**Goal of the exercise:**
What you write should be an exact copy of the material, from its first line through the line containing "(177, 338) = (168, 239): orange".

**Input for this task:**
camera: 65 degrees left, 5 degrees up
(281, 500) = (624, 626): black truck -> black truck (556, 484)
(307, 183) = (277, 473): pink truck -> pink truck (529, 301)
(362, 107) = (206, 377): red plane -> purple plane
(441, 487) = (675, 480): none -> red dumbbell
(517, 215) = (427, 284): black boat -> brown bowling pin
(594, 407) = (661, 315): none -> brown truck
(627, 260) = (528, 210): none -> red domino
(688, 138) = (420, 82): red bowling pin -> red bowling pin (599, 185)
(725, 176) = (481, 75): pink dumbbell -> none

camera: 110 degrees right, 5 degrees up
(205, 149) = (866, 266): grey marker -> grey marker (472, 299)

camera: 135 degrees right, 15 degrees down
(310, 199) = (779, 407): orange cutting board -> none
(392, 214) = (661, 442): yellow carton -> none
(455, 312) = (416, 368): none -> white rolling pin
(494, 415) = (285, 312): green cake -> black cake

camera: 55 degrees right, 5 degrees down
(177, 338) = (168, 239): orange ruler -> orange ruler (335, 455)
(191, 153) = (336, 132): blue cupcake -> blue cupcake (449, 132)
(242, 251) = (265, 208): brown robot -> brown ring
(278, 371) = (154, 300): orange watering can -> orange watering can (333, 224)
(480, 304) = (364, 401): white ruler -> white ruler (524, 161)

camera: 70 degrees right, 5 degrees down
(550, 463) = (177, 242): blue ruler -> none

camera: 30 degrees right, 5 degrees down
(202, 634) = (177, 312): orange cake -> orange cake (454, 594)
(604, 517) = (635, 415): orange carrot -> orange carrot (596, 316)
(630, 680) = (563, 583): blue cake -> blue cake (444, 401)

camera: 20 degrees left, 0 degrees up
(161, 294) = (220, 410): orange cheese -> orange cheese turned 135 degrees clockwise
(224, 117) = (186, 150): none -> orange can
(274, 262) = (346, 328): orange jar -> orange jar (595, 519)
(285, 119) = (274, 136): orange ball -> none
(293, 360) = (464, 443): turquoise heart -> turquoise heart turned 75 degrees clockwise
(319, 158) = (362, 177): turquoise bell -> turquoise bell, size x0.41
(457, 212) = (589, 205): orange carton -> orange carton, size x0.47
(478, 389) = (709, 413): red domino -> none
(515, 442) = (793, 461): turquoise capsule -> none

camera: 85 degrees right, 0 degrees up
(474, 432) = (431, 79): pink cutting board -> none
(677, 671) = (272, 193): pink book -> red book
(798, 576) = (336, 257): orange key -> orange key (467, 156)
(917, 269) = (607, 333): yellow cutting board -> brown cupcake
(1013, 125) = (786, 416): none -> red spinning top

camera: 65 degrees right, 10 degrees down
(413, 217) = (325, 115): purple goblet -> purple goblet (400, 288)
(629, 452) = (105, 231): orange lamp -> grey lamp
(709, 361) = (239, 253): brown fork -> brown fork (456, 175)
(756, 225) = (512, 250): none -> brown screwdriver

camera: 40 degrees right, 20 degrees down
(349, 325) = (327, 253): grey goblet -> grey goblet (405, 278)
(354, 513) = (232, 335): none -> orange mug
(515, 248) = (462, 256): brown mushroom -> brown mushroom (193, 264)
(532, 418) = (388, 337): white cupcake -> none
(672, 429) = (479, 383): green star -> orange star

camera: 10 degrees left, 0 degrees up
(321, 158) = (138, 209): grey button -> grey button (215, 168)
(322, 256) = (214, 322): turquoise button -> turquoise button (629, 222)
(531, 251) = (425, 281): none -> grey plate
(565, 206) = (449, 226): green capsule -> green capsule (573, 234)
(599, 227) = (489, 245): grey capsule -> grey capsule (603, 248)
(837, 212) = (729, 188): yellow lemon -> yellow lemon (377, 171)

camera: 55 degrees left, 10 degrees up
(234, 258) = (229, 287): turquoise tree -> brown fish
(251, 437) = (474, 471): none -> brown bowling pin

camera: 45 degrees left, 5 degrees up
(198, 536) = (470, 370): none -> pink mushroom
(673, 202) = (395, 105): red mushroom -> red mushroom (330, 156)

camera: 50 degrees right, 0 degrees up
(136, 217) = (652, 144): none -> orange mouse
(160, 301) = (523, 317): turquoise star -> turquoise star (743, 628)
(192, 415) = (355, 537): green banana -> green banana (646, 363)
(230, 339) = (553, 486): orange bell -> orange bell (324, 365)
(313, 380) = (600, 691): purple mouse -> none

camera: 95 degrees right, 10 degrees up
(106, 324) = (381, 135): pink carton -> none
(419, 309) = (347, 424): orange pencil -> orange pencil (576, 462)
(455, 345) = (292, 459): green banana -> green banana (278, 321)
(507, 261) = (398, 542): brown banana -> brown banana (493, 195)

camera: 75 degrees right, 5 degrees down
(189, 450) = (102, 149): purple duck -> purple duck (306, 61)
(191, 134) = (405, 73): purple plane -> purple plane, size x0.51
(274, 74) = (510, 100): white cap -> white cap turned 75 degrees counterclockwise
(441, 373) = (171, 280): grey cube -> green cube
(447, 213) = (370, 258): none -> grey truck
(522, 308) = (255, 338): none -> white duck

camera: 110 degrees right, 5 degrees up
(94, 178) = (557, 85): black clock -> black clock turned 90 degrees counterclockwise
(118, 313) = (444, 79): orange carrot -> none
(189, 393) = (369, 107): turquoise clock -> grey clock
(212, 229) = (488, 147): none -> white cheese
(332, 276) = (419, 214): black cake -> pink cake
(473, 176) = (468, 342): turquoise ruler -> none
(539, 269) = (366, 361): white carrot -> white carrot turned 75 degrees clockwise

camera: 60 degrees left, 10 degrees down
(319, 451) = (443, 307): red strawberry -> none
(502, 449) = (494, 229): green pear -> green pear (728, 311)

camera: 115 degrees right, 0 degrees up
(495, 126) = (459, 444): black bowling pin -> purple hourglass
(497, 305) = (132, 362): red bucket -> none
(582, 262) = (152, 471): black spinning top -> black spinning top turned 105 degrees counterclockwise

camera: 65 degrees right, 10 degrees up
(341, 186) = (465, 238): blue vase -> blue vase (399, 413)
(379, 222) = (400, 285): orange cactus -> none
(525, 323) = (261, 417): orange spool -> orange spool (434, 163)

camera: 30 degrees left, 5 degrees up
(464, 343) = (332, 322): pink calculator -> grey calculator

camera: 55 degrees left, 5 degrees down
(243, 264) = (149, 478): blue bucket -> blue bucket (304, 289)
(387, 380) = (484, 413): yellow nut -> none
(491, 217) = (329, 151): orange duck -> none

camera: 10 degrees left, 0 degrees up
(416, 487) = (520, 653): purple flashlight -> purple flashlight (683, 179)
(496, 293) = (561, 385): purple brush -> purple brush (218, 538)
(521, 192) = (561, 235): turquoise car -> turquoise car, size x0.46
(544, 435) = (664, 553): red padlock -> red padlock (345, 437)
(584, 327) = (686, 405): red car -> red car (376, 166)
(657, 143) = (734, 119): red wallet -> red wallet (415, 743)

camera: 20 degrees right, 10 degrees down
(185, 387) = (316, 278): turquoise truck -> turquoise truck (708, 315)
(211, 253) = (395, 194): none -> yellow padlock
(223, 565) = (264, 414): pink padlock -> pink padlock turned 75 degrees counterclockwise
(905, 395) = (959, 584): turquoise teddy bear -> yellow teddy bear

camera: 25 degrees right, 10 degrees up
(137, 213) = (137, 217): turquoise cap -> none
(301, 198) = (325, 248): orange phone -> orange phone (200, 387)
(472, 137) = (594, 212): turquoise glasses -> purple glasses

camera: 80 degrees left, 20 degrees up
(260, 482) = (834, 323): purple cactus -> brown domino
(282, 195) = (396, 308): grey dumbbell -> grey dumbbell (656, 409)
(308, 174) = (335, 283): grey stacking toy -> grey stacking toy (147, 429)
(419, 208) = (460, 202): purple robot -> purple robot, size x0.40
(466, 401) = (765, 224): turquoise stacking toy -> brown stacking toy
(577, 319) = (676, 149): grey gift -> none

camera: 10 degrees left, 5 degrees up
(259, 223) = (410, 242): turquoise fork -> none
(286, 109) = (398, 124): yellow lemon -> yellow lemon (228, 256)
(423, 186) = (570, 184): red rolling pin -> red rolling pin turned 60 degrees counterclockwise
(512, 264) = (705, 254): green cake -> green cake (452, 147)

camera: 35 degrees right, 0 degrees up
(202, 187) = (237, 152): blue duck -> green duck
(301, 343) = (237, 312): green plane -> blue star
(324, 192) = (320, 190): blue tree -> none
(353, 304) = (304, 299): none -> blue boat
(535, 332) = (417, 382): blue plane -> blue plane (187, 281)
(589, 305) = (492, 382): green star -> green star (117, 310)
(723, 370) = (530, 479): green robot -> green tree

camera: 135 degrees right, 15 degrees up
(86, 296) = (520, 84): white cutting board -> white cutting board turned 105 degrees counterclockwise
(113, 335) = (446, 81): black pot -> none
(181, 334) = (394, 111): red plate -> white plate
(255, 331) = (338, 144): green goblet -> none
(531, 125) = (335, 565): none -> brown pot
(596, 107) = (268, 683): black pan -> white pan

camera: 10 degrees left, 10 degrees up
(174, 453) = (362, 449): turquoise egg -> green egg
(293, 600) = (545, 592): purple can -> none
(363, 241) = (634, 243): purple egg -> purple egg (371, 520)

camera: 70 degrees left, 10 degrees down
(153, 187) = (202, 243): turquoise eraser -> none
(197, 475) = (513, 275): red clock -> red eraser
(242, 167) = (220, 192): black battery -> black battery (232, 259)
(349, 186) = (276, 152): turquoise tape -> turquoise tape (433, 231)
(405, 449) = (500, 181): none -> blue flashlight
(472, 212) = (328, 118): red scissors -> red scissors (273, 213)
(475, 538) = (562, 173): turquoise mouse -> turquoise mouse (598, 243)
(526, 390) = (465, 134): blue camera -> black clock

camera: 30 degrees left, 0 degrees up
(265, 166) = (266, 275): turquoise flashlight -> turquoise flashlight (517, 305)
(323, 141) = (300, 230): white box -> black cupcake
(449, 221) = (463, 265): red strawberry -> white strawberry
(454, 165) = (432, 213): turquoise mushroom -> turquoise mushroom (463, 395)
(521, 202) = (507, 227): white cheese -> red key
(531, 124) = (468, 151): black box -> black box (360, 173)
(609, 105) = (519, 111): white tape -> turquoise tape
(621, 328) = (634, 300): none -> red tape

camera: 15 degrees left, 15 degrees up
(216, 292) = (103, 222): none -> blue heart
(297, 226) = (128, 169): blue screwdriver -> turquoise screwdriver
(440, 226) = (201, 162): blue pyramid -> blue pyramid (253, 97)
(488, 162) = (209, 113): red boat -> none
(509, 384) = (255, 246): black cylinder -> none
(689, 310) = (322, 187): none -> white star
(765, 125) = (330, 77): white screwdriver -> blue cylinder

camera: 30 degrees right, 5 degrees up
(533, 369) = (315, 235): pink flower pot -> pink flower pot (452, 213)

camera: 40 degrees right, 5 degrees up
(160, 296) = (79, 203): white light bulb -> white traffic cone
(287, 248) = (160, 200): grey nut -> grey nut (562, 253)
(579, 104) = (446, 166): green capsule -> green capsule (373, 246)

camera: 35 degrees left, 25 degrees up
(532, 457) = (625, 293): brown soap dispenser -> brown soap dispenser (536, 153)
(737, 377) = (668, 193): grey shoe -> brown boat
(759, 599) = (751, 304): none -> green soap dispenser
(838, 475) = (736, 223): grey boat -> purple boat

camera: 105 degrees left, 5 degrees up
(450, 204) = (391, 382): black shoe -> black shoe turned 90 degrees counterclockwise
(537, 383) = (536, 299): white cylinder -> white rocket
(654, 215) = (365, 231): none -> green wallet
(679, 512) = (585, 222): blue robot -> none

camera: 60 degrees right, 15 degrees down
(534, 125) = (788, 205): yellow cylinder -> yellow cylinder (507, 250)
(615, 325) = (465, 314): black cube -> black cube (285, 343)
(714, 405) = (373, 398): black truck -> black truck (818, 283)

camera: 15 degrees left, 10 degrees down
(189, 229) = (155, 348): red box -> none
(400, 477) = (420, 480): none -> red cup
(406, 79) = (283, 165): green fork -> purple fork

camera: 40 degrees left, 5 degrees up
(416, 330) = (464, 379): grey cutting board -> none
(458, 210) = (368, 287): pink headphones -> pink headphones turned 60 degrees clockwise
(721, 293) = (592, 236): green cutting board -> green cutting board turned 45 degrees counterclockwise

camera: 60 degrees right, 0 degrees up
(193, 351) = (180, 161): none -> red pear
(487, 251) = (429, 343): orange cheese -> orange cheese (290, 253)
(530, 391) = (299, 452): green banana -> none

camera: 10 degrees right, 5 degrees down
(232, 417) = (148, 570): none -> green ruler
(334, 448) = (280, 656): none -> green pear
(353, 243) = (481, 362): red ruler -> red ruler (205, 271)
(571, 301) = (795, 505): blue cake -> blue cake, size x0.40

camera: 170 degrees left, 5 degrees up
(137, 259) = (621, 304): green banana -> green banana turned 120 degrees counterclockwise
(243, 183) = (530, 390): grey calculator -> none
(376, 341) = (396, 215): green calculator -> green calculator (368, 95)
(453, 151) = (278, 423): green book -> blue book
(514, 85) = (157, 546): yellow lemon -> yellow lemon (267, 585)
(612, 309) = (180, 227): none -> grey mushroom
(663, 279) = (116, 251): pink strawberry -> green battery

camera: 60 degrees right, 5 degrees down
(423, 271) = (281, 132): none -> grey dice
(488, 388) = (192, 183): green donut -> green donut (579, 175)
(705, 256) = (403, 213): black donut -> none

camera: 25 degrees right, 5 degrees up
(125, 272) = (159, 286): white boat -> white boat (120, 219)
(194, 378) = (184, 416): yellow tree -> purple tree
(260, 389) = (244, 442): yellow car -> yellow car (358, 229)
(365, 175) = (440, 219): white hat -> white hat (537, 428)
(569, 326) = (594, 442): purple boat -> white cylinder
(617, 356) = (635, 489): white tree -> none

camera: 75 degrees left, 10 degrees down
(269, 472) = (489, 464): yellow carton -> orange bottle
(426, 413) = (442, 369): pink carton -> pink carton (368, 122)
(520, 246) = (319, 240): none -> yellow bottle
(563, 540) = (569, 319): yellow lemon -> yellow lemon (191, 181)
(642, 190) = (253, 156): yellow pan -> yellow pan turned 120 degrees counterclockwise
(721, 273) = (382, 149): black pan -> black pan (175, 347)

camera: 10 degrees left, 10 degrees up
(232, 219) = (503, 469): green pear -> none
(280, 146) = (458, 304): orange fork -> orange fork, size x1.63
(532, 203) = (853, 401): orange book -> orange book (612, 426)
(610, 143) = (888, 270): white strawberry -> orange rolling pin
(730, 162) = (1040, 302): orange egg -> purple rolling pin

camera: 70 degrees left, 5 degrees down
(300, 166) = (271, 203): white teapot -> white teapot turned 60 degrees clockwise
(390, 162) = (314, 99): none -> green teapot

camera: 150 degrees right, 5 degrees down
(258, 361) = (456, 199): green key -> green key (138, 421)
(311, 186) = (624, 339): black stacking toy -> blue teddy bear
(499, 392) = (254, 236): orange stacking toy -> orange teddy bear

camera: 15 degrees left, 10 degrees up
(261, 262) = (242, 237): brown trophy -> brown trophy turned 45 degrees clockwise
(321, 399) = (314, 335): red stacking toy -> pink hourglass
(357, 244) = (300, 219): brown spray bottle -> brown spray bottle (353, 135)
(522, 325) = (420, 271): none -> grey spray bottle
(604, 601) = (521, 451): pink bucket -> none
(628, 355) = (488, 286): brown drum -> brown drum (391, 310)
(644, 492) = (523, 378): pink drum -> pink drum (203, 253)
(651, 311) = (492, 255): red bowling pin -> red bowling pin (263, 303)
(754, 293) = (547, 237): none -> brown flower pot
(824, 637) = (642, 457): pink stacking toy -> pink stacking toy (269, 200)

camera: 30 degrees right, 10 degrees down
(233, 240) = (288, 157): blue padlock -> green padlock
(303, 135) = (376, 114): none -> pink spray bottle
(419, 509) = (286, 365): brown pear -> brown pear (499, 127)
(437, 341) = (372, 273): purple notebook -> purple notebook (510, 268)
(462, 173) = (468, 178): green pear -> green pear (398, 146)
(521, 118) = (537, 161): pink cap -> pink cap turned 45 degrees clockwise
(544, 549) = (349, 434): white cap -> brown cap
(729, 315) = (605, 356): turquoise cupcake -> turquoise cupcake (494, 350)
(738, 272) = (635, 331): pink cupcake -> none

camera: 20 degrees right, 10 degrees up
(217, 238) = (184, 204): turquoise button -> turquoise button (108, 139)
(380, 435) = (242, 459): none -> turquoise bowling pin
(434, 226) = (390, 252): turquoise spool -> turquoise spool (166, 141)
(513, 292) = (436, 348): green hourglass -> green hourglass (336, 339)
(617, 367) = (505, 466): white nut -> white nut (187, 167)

**Output of the exercise:**
camera: 65 degrees left, 5 degrees up
(281, 500) = (624, 626): black truck -> black truck (556, 484)
(307, 183) = (277, 473): pink truck -> pink truck (529, 301)
(362, 107) = (206, 377): red plane -> purple plane
(441, 487) = (675, 480): none -> red dumbbell
(517, 215) = (427, 284): black boat -> brown bowling pin
(594, 407) = (661, 315): none -> brown truck
(627, 260) = (528, 210): none -> red domino
(688, 138) = (420, 82): red bowling pin -> red bowling pin (599, 185)
(725, 176) = (481, 75): pink dumbbell -> none

camera: 110 degrees right, 5 degrees up
(205, 149) = (866, 266): grey marker -> grey marker (472, 299)

camera: 135 degrees right, 15 degrees down
(310, 199) = (779, 407): orange cutting board -> none
(392, 214) = (661, 442): yellow carton -> none
(455, 312) = (416, 368): none -> white rolling pin
(494, 415) = (285, 312): green cake -> black cake

camera: 55 degrees right, 5 degrees down
(177, 338) = (168, 239): orange ruler -> orange ruler (335, 455)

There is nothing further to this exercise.